Your assignment →
Give the data again exactly, stopping after the "R6: 22k (+3V3, N16) -> 22k (N8, N16)" line.

--*--

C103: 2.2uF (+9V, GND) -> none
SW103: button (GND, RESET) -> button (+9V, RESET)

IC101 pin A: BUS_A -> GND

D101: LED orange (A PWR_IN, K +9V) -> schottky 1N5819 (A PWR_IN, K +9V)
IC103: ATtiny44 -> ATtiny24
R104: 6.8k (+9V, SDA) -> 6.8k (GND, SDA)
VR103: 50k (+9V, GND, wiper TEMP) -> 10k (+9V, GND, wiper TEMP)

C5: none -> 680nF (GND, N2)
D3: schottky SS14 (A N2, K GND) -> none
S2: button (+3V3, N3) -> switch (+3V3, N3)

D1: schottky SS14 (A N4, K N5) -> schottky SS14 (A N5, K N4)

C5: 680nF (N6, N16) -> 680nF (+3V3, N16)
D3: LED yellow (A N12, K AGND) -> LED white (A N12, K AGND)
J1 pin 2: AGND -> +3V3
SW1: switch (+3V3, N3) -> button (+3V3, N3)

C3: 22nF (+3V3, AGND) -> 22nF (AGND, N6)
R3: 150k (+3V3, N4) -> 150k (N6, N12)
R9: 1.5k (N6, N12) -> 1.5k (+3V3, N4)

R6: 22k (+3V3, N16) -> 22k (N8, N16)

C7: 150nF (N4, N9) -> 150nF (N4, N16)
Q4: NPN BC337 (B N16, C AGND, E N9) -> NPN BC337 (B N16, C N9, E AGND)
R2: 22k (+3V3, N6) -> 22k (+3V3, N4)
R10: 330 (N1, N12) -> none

--*--

Output for this task →
C103: 2.2uF (+9V, GND) -> none
SW103: button (GND, RESET) -> button (+9V, RESET)

IC101 pin A: BUS_A -> GND

D101: LED orange (A PWR_IN, K +9V) -> schottky 1N5819 (A PWR_IN, K +9V)
IC103: ATtiny44 -> ATtiny24
R104: 6.8k (+9V, SDA) -> 6.8k (GND, SDA)
VR103: 50k (+9V, GND, wiper TEMP) -> 10k (+9V, GND, wiper TEMP)

C5: none -> 680nF (GND, N2)
D3: schottky SS14 (A N2, K GND) -> none
S2: button (+3V3, N3) -> switch (+3V3, N3)

D1: schottky SS14 (A N4, K N5) -> schottky SS14 (A N5, K N4)

C5: 680nF (N6, N16) -> 680nF (+3V3, N16)
D3: LED yellow (A N12, K AGND) -> LED white (A N12, K AGND)
J1 pin 2: AGND -> +3V3
SW1: switch (+3V3, N3) -> button (+3V3, N3)

C3: 22nF (+3V3, AGND) -> 22nF (AGND, N6)
R3: 150k (+3V3, N4) -> 150k (N6, N12)
R9: 1.5k (N6, N12) -> 1.5k (+3V3, N4)

R6: 22k (+3V3, N16) -> 22k (N8, N16)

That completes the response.